**Exercise aim:**
Using the entries below, write out the line with "brown triangle: (249, 24)", the line with "red arrow: (33, 28) -> (40, 34), size x1.6", and every line in between, exactly as each is written.

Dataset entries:
=== Section Start ===
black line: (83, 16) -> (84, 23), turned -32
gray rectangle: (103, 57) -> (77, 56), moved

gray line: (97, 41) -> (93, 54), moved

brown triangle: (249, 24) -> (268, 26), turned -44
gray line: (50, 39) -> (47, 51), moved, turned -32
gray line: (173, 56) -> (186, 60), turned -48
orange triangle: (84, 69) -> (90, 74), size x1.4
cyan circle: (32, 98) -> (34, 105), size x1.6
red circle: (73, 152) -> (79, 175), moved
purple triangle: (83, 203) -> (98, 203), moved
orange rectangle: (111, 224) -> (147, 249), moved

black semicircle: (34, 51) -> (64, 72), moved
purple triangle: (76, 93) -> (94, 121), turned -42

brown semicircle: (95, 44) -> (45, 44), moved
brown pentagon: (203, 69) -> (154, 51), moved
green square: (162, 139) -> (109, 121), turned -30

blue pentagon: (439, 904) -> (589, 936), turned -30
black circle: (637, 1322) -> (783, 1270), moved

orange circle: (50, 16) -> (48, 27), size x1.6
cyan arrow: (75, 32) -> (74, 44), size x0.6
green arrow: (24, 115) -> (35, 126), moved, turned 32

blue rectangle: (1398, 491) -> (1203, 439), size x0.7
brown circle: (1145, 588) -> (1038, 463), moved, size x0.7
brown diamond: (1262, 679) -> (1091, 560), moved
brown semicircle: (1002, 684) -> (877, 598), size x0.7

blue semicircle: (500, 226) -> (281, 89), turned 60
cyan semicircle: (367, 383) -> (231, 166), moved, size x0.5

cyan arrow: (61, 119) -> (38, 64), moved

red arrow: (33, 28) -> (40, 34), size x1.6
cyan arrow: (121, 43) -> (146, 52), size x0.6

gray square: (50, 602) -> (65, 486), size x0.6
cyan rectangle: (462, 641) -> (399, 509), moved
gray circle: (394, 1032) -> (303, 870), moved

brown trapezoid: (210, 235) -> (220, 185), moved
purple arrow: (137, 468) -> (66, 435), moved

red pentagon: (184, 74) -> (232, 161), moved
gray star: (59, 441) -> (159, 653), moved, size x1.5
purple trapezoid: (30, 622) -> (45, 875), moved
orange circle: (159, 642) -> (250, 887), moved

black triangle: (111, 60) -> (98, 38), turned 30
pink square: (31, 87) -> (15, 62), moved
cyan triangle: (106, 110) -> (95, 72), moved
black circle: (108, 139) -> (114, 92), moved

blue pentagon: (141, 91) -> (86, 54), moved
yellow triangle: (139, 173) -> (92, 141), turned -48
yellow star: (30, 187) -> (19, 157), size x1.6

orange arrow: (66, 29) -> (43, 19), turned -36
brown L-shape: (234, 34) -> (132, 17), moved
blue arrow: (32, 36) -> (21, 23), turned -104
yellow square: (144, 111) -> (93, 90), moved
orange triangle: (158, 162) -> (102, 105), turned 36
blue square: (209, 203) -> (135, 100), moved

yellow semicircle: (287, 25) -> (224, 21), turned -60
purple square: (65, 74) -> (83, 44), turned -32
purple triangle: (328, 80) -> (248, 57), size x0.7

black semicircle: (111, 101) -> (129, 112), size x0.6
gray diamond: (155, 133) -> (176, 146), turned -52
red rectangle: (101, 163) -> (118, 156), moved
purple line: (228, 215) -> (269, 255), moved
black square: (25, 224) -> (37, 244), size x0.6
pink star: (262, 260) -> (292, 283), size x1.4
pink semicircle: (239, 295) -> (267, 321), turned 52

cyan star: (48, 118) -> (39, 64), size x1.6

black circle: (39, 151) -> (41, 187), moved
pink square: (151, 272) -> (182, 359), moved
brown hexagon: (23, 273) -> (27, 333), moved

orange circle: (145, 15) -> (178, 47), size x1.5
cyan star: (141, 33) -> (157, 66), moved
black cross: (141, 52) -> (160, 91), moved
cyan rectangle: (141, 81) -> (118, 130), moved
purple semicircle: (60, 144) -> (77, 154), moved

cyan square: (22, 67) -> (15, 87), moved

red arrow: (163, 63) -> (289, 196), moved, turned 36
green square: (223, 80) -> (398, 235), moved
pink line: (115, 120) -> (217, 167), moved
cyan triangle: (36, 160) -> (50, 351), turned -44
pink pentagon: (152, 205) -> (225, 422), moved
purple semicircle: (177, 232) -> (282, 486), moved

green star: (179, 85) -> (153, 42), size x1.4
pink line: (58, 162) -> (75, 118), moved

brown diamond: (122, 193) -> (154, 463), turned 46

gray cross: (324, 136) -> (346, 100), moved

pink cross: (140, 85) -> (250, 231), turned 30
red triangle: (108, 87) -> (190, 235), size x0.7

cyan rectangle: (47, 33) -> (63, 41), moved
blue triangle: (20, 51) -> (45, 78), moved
=== Section End ===
**Answer to this problem:**
brown triangle: (249, 24) -> (268, 26), turned -44
gray line: (50, 39) -> (47, 51), moved, turned -32
gray line: (173, 56) -> (186, 60), turned -48
orange triangle: (84, 69) -> (90, 74), size x1.4
cyan circle: (32, 98) -> (34, 105), size x1.6
red circle: (73, 152) -> (79, 175), moved
purple triangle: (83, 203) -> (98, 203), moved
orange rectangle: (111, 224) -> (147, 249), moved

black semicircle: (34, 51) -> (64, 72), moved
purple triangle: (76, 93) -> (94, 121), turned -42

brown semicircle: (95, 44) -> (45, 44), moved
brown pentagon: (203, 69) -> (154, 51), moved
green square: (162, 139) -> (109, 121), turned -30

blue pentagon: (439, 904) -> (589, 936), turned -30
black circle: (637, 1322) -> (783, 1270), moved

orange circle: (50, 16) -> (48, 27), size x1.6
cyan arrow: (75, 32) -> (74, 44), size x0.6
green arrow: (24, 115) -> (35, 126), moved, turned 32

blue rectangle: (1398, 491) -> (1203, 439), size x0.7
brown circle: (1145, 588) -> (1038, 463), moved, size x0.7
brown diamond: (1262, 679) -> (1091, 560), moved
brown semicircle: (1002, 684) -> (877, 598), size x0.7

blue semicircle: (500, 226) -> (281, 89), turned 60
cyan semicircle: (367, 383) -> (231, 166), moved, size x0.5

cyan arrow: (61, 119) -> (38, 64), moved

red arrow: (33, 28) -> (40, 34), size x1.6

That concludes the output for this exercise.